> [Problem to solve] Only the lines below from the one containing "C9: 33uF (plus MA2, minus MB2) -> none" to the one containing "D3: none -> diode (A N23, K 3V3)" should be repeated, both included and unchanged.

> [Supplied records]
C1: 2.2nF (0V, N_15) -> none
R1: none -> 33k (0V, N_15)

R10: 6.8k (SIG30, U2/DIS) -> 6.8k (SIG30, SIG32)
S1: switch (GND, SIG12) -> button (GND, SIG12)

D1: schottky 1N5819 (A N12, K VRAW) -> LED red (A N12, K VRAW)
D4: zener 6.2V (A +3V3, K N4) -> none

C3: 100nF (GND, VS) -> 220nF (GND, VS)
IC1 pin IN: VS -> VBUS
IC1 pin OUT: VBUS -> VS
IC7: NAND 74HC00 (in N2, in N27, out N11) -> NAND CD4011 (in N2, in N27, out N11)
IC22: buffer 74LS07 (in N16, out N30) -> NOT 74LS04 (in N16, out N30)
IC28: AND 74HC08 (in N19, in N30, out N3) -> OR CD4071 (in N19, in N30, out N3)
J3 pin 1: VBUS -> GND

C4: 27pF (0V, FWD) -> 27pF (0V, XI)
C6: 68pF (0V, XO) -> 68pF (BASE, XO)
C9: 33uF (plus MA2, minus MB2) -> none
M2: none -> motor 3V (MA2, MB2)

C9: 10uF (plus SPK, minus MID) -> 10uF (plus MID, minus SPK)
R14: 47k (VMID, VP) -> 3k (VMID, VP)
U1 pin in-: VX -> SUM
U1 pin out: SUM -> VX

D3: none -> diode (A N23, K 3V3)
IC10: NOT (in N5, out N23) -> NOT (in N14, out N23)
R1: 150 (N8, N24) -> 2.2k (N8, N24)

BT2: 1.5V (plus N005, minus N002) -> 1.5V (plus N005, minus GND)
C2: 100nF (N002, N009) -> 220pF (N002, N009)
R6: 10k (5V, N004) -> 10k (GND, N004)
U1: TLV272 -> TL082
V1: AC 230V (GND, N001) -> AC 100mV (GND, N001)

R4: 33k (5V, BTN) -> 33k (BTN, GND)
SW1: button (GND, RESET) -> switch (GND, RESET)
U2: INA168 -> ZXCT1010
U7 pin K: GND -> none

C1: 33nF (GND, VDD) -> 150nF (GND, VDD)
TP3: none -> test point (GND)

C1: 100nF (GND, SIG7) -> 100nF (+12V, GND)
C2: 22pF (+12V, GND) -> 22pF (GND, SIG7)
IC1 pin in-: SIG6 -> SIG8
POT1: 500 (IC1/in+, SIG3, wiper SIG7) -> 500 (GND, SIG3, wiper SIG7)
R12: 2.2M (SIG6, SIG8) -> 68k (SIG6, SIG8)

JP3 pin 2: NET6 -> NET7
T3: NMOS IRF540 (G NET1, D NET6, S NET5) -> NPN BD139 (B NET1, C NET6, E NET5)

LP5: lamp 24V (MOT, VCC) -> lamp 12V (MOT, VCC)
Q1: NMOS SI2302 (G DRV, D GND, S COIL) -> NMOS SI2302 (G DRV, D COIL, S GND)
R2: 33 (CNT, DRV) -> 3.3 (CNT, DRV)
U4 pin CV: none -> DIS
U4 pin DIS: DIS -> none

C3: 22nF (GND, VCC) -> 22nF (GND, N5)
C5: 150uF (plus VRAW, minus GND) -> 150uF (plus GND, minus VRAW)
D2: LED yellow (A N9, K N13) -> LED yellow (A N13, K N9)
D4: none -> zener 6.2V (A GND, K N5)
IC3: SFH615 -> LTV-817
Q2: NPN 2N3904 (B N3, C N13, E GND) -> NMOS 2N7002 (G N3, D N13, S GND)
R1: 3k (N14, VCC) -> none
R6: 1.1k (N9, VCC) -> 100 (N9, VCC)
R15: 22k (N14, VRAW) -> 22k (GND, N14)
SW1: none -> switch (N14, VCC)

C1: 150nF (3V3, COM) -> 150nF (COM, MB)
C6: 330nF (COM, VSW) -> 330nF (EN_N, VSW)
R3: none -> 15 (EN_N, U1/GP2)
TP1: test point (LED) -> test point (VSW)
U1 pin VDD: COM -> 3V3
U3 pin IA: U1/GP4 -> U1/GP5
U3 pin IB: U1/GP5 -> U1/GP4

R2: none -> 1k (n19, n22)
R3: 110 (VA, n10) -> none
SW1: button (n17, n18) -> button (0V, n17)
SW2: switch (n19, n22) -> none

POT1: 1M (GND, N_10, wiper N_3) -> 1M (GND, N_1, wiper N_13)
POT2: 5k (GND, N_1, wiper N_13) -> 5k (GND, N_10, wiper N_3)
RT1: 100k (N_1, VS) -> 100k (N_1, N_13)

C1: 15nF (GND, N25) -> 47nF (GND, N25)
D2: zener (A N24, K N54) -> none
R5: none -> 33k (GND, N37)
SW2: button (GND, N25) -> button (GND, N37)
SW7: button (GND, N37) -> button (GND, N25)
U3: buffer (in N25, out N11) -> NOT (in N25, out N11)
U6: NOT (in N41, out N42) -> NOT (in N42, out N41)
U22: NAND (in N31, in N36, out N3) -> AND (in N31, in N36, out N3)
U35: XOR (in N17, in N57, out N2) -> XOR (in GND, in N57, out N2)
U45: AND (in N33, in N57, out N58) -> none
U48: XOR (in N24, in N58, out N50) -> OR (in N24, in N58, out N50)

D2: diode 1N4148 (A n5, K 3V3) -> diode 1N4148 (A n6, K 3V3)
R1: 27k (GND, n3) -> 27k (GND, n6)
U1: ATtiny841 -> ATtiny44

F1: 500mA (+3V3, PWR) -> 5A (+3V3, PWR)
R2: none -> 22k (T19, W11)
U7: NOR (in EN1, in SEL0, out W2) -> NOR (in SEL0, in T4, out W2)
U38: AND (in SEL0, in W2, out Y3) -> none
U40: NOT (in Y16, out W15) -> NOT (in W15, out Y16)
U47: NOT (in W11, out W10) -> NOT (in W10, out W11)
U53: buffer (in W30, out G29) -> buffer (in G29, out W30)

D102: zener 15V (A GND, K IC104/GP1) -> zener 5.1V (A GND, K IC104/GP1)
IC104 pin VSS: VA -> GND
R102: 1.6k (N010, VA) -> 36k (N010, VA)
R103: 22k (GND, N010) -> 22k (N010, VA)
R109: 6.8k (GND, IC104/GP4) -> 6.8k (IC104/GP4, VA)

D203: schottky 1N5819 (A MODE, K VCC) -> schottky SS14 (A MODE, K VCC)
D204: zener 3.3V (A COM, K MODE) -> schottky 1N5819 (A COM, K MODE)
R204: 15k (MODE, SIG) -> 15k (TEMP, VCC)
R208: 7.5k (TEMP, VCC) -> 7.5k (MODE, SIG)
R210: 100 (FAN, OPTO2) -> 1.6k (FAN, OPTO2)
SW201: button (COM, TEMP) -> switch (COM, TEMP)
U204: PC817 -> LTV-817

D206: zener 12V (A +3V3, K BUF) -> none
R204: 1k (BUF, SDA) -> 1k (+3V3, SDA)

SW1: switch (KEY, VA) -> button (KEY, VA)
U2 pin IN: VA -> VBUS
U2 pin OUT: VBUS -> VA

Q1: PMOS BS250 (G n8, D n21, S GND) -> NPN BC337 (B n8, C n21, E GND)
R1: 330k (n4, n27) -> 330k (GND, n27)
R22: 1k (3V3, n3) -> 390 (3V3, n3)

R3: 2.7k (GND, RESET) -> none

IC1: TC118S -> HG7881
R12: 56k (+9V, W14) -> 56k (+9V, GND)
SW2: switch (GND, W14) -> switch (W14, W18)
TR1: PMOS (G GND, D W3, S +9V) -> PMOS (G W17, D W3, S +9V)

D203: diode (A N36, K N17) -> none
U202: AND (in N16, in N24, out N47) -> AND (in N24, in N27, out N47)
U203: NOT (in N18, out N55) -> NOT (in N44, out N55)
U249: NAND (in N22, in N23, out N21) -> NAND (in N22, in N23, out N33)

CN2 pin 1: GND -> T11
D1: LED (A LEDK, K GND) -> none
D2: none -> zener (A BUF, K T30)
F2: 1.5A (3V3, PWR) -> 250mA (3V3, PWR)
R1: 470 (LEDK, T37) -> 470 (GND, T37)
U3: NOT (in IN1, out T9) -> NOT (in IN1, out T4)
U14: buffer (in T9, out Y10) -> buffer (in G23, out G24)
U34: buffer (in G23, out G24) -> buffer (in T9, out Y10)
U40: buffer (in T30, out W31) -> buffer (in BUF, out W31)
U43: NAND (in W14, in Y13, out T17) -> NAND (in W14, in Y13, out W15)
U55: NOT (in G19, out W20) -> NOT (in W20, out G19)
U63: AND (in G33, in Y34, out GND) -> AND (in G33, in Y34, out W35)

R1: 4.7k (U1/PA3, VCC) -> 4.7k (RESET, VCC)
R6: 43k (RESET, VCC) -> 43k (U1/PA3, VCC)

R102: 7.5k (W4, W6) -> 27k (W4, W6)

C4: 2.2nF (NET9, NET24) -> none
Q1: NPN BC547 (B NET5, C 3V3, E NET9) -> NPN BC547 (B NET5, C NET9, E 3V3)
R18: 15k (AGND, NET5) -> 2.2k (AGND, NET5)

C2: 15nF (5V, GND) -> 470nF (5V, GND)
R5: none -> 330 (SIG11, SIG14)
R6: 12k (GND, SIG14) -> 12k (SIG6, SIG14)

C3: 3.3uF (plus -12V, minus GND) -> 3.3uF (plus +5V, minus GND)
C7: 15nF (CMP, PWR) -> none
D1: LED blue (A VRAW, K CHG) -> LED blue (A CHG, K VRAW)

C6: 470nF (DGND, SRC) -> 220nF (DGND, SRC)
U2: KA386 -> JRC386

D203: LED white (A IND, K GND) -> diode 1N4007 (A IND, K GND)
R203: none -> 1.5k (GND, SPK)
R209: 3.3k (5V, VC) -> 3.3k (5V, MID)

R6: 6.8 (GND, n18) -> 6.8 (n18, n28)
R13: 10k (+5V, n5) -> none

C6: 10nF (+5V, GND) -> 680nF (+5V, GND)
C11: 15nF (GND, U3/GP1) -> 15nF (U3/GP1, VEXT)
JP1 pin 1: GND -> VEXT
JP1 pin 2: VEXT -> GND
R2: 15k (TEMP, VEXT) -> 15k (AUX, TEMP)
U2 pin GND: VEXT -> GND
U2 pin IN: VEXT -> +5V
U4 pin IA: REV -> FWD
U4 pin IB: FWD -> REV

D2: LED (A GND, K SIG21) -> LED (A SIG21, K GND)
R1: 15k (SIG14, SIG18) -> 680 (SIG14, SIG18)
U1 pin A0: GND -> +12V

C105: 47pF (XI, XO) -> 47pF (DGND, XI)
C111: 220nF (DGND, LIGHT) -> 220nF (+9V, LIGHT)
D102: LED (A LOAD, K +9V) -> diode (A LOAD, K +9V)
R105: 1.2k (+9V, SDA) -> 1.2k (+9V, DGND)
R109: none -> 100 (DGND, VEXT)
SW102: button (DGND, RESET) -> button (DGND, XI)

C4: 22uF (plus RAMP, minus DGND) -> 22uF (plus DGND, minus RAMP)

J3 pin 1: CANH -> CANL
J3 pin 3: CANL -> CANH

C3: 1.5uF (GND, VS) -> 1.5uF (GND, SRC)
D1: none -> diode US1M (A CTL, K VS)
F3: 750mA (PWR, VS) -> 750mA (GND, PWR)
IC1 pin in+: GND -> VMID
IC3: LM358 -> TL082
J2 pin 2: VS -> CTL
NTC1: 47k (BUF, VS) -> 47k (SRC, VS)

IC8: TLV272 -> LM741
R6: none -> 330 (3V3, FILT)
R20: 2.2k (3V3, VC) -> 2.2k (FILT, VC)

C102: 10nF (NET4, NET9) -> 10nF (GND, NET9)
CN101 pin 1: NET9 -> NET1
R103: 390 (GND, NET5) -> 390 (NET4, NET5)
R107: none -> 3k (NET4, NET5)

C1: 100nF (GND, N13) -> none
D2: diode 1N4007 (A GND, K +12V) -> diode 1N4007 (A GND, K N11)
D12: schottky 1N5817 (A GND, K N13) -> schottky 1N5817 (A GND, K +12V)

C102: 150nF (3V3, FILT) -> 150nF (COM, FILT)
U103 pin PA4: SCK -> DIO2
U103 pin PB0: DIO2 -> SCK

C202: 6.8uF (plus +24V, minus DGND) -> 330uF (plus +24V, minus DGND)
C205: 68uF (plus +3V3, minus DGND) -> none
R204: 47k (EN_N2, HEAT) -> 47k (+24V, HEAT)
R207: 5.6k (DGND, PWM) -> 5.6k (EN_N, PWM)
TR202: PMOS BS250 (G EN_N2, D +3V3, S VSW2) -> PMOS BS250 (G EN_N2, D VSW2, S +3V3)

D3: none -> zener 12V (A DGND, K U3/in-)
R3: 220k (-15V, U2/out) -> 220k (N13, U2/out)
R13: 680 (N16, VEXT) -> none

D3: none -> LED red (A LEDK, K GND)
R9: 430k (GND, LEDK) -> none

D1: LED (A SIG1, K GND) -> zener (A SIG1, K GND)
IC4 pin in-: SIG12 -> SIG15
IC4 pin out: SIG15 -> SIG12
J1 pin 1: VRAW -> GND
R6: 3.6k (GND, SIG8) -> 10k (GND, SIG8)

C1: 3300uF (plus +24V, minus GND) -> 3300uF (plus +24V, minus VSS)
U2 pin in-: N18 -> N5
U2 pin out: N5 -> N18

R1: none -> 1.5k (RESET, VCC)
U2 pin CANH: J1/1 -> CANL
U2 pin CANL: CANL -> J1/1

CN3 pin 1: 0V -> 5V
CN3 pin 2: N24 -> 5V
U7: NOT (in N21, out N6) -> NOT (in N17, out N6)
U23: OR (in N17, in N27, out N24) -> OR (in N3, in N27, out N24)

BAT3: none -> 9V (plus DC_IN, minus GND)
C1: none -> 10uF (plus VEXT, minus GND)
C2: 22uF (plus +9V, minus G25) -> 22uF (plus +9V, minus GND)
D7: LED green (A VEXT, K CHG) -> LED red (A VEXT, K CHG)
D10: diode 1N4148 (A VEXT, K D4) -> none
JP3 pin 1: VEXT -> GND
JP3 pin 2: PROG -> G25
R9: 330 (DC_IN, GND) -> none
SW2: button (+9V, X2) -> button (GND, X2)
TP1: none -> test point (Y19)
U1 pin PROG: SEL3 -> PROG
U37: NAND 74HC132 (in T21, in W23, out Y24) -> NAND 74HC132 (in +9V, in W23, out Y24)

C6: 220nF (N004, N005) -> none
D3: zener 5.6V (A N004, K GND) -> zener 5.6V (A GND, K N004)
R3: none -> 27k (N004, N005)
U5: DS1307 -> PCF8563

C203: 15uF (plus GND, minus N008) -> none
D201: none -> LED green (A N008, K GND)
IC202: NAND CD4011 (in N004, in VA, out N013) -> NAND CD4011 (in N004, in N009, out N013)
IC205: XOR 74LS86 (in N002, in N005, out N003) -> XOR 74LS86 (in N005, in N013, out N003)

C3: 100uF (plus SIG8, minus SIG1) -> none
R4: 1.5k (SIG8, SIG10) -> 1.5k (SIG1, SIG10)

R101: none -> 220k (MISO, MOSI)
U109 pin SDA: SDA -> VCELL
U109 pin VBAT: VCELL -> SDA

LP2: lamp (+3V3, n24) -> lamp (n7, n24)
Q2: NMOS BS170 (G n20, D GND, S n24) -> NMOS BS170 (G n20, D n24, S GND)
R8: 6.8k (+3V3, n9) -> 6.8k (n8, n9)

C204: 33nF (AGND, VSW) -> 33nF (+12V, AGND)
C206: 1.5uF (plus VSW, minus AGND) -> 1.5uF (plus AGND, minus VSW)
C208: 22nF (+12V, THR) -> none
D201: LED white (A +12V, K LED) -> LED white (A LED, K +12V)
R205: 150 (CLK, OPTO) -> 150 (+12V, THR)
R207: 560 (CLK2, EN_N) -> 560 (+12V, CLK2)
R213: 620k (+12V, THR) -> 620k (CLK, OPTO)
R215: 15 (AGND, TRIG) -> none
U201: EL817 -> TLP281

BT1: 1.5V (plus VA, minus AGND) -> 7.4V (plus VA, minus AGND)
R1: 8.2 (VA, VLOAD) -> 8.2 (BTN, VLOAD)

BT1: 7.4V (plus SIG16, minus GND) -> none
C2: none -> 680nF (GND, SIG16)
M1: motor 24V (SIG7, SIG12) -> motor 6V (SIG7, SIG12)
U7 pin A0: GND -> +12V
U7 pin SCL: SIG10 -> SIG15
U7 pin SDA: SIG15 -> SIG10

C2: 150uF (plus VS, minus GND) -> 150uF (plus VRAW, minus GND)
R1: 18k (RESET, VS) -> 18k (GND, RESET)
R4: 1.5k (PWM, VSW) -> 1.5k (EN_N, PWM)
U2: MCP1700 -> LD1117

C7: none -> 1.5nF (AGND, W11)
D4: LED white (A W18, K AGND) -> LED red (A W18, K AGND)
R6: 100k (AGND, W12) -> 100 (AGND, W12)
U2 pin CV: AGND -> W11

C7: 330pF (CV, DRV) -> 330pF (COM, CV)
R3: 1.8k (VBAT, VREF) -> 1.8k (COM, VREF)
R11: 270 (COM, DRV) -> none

> [Answer to the problem]
C9: 33uF (plus MA2, minus MB2) -> none
M2: none -> motor 3V (MA2, MB2)

C9: 10uF (plus SPK, minus MID) -> 10uF (plus MID, minus SPK)
R14: 47k (VMID, VP) -> 3k (VMID, VP)
U1 pin in-: VX -> SUM
U1 pin out: SUM -> VX

D3: none -> diode (A N23, K 3V3)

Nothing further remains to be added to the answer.